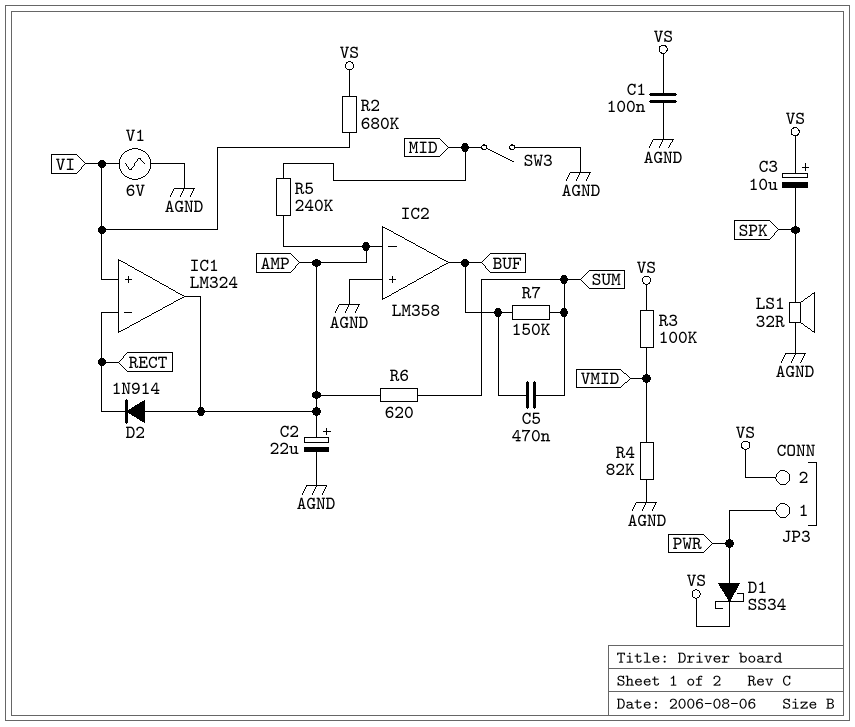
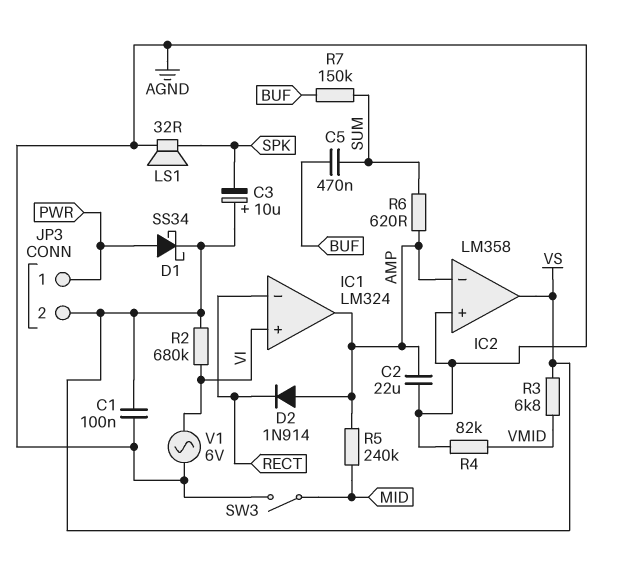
C2: 22uF (plus AMP, minus AGND) -> 22uF (AGND, AMP)
IC2 pin out: BUF -> VS
R3: 100k (VMID, VS) -> 6.8k (VMID, VS)

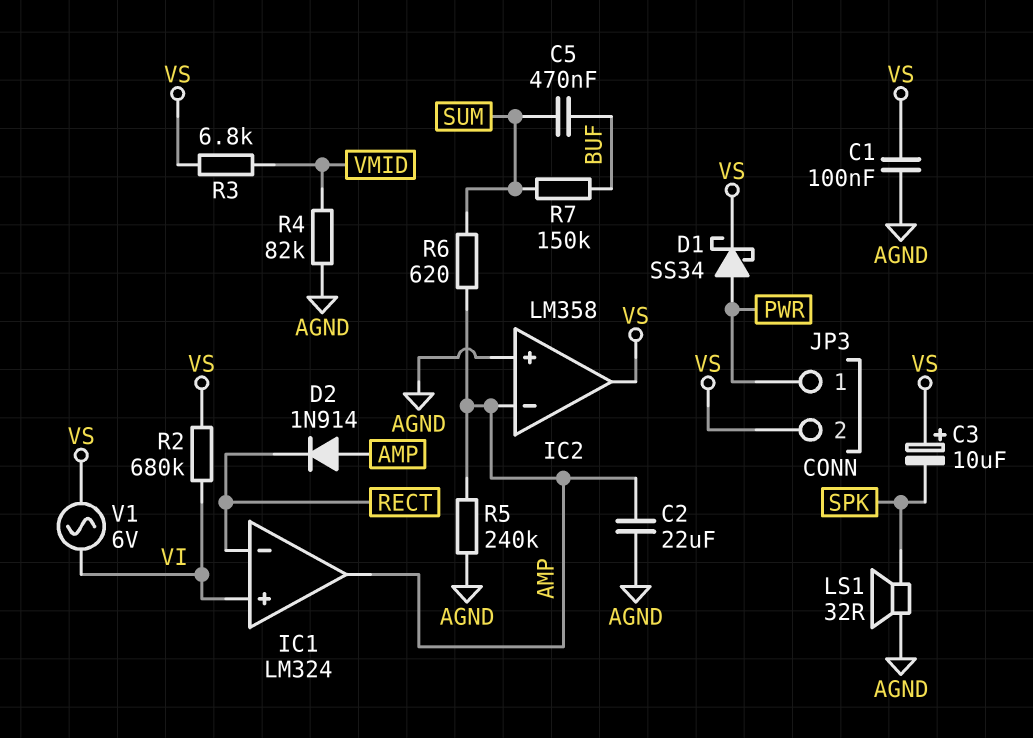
R5: 240k (AMP, MID) -> 240k (AGND, AMP)
SW3: switch (AGND, MID) -> none
V1: AC 6V (AGND, VI) -> AC 6V (VI, VS)

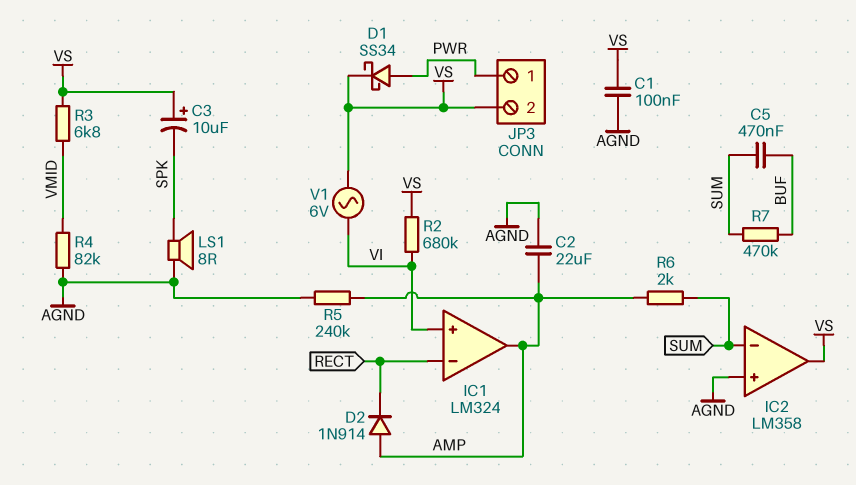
IC2 pin in-: AMP -> SUM
LS1: speaker 32R (AGND, SPK) -> speaker 8R (AGND, SPK)
R6: 620 (AMP, SUM) -> 2k (AMP, SUM)
R7: 150k (BUF, SUM) -> 470k (BUF, SUM)

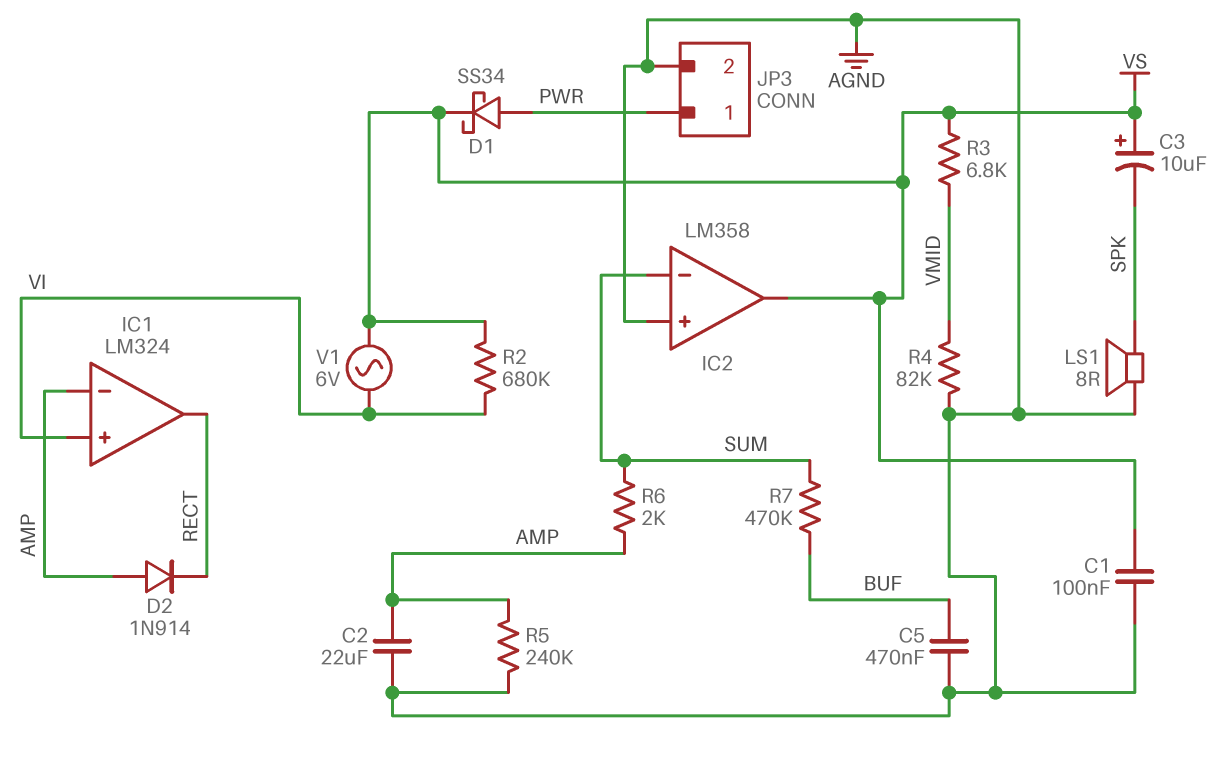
C5: 470nF (BUF, SUM) -> 470nF (AGND, BUF)
IC1 pin in-: RECT -> AMP
IC1 pin out: AMP -> RECT
JP3 pin 2: VS -> AGND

+++

**What you should do**
Retype all records exactly as shown above, images excluded.

**Answer box**
C2: 22uF (plus AMP, minus AGND) -> 22uF (AGND, AMP)
IC2 pin out: BUF -> VS
R3: 100k (VMID, VS) -> 6.8k (VMID, VS)

R5: 240k (AMP, MID) -> 240k (AGND, AMP)
SW3: switch (AGND, MID) -> none
V1: AC 6V (AGND, VI) -> AC 6V (VI, VS)

IC2 pin in-: AMP -> SUM
LS1: speaker 32R (AGND, SPK) -> speaker 8R (AGND, SPK)
R6: 620 (AMP, SUM) -> 2k (AMP, SUM)
R7: 150k (BUF, SUM) -> 470k (BUF, SUM)

C5: 470nF (BUF, SUM) -> 470nF (AGND, BUF)
IC1 pin in-: RECT -> AMP
IC1 pin out: AMP -> RECT
JP3 pin 2: VS -> AGND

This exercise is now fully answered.